> **AVAILABLE RECORDS**
■ ■ ■

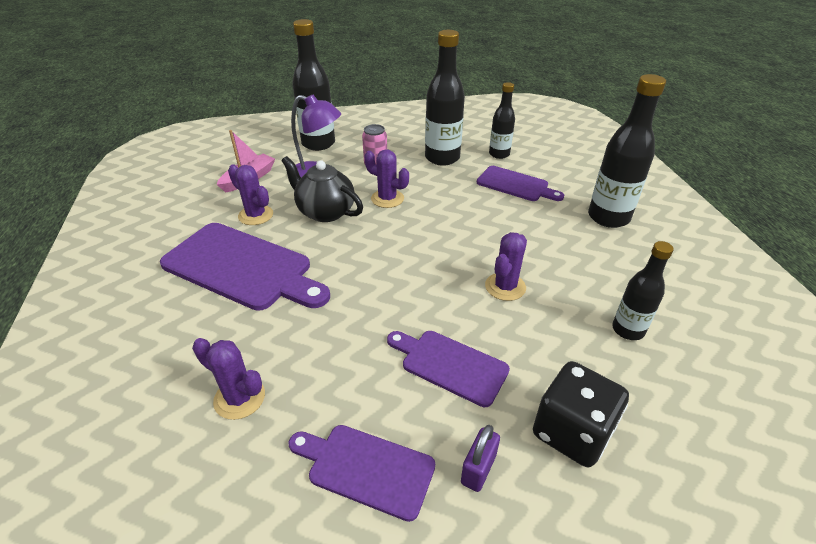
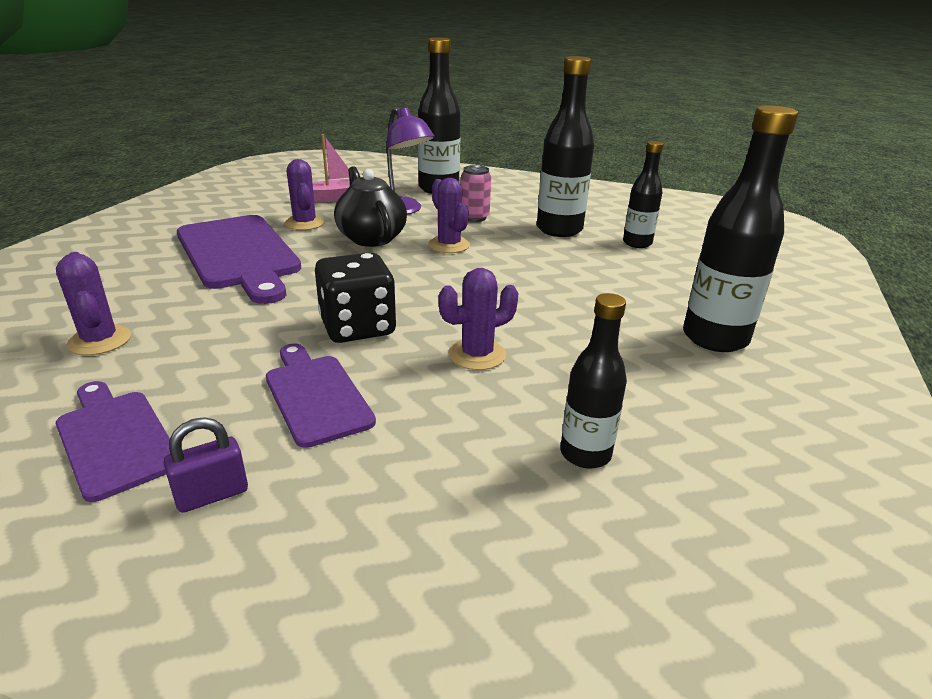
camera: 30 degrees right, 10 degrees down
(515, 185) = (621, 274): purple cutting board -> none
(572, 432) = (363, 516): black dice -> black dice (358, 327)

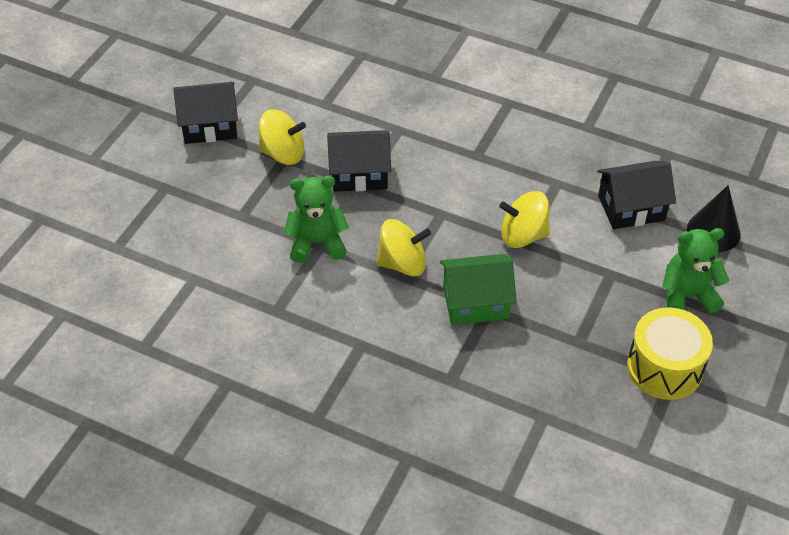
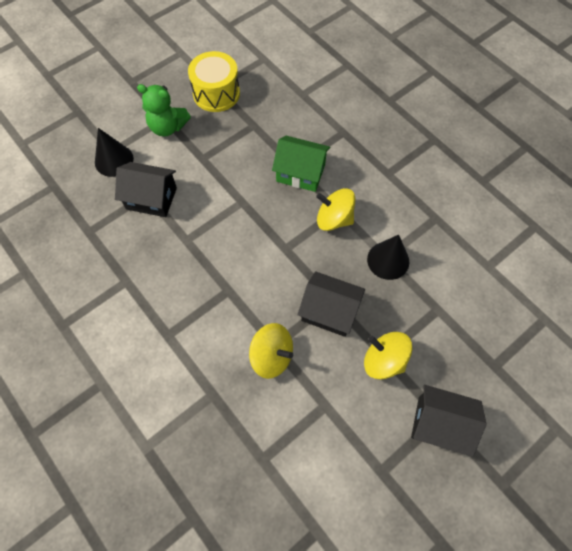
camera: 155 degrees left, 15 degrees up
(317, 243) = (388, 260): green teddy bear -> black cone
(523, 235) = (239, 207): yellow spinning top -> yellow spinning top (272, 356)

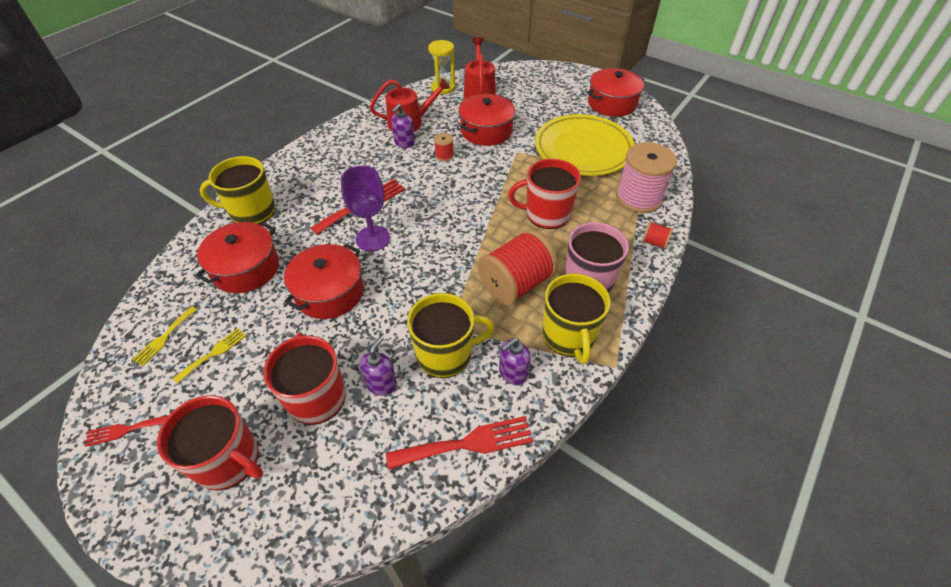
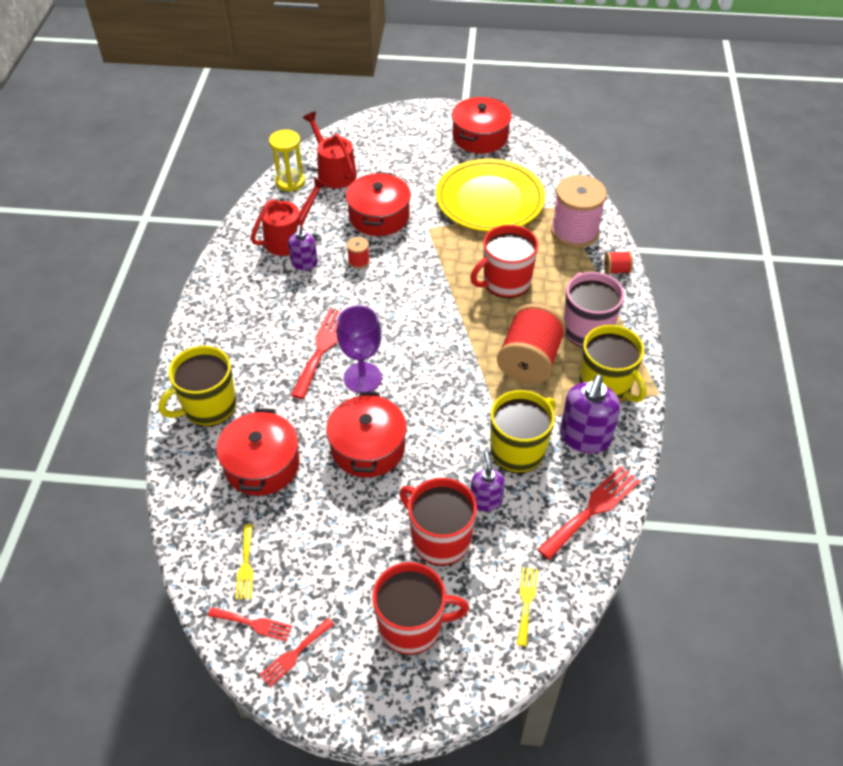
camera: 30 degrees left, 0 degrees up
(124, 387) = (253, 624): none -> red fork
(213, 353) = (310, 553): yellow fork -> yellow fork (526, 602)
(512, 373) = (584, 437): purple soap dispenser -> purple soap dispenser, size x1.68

■ ■ ■

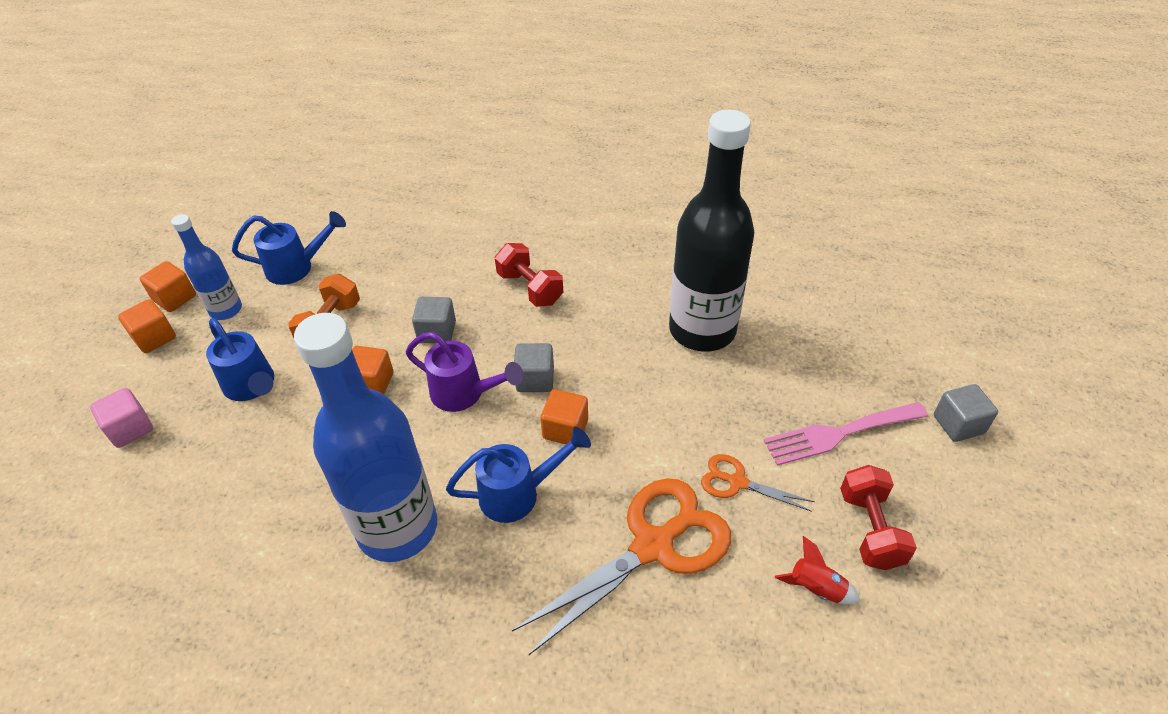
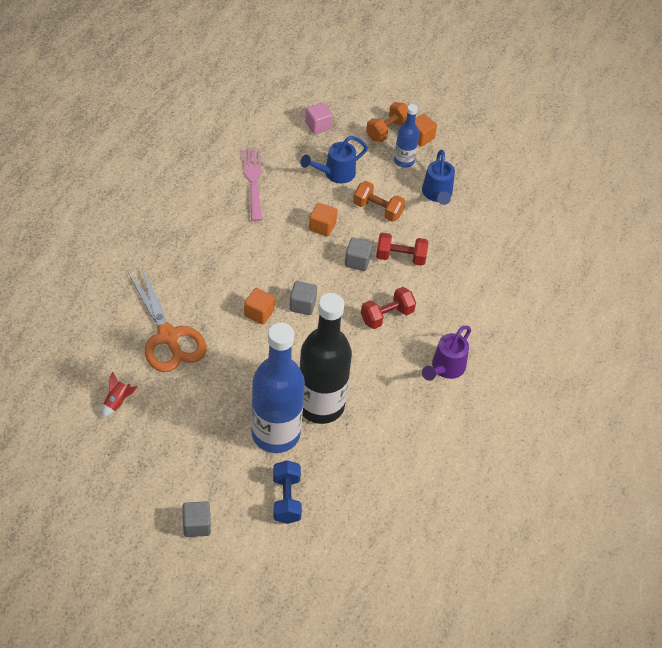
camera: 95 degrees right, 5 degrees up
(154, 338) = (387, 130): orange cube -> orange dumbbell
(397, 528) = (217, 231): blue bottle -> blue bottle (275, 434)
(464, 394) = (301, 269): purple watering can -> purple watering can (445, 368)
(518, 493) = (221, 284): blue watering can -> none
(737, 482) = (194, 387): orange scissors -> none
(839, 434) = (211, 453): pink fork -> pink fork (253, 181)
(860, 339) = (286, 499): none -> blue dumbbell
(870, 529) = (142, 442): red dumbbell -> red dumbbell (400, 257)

■ ■ ■

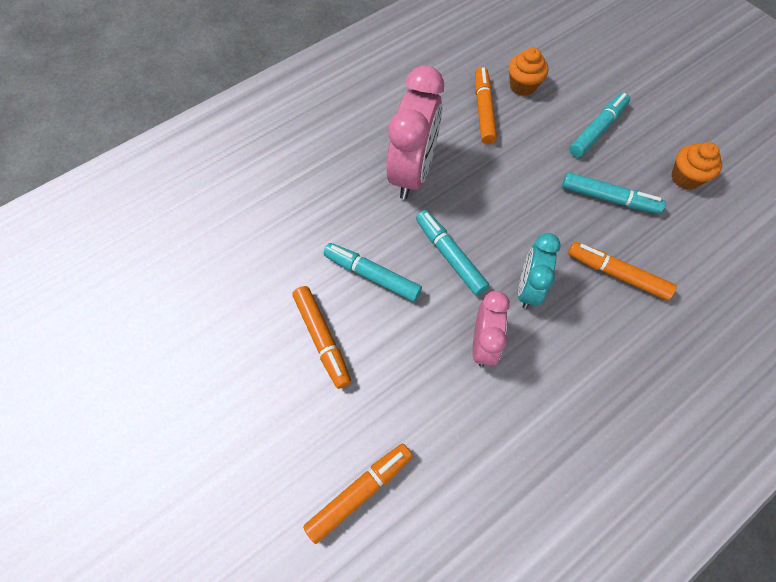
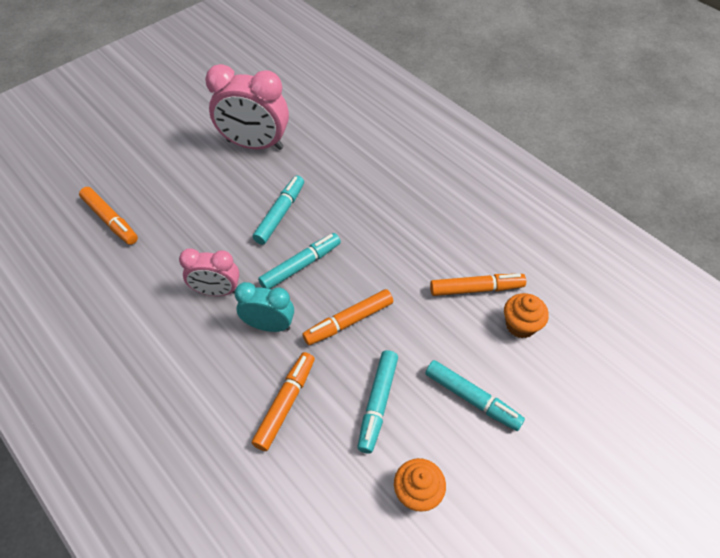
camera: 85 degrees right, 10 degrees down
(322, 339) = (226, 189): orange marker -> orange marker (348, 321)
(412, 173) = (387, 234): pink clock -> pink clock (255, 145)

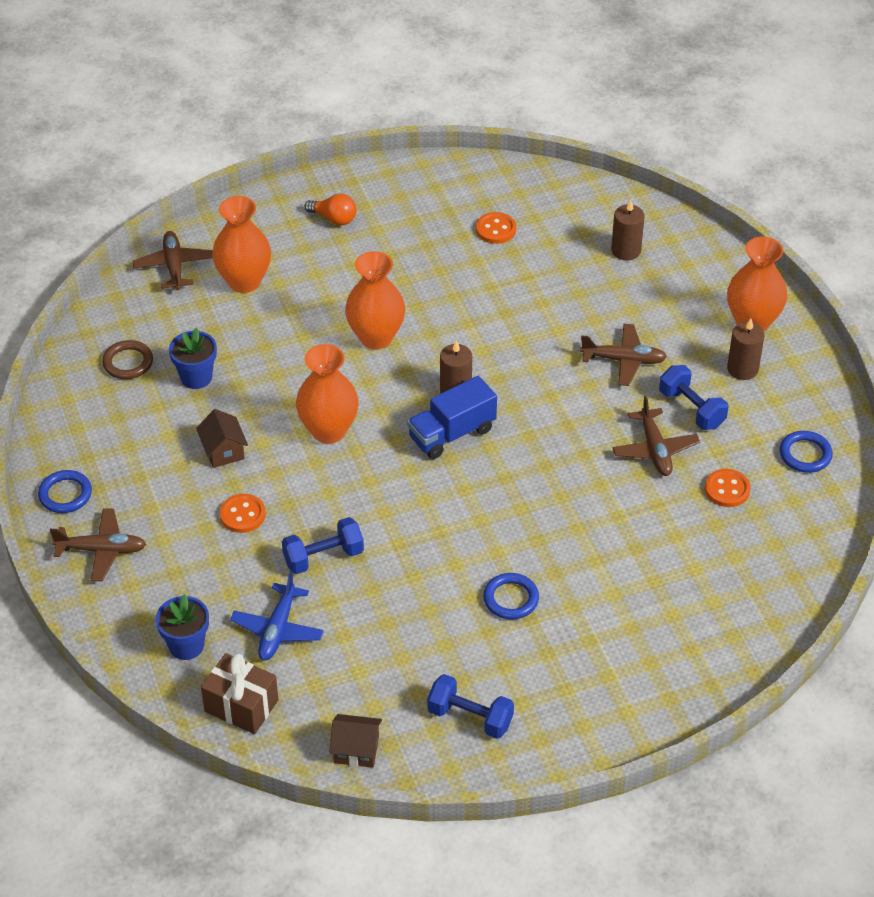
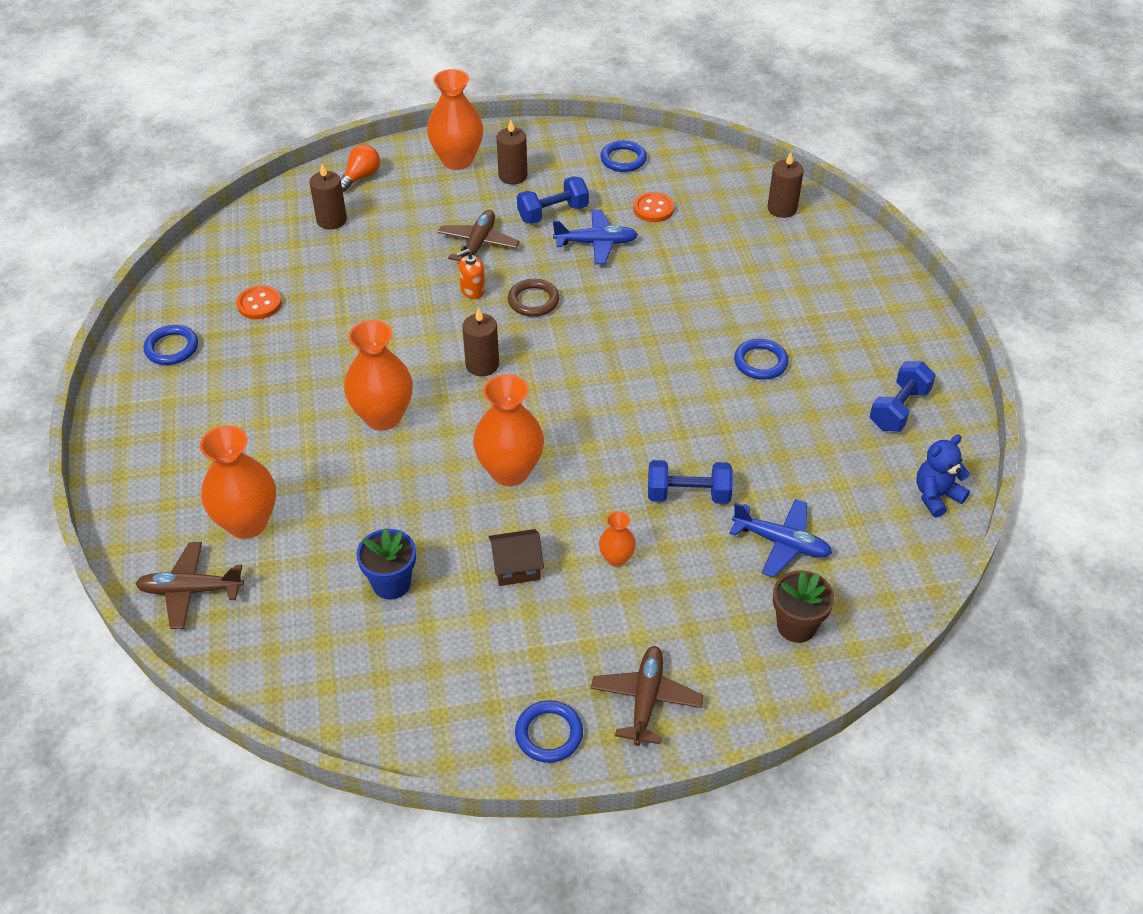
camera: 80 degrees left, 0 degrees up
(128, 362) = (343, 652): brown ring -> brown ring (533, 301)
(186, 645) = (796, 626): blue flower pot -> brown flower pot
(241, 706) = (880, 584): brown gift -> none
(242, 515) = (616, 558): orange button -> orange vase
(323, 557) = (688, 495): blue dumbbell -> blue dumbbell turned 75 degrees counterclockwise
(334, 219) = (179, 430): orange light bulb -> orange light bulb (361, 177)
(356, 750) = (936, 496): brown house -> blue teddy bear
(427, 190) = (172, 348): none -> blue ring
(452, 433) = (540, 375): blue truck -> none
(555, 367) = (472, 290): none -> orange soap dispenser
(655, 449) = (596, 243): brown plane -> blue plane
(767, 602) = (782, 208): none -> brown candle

■ ■ ■

Copy out only the lines above from the one with "camera: 30 degrees left, 0 degrees up" to the one with "(512, 373) = (584, 437): purple", inclusive, exactly as they stand.

> **RESULT FOR THIS TASK**
camera: 30 degrees left, 0 degrees up
(124, 387) = (253, 624): none -> red fork
(213, 353) = (310, 553): yellow fork -> yellow fork (526, 602)
(512, 373) = (584, 437): purple soap dispenser -> purple soap dispenser, size x1.68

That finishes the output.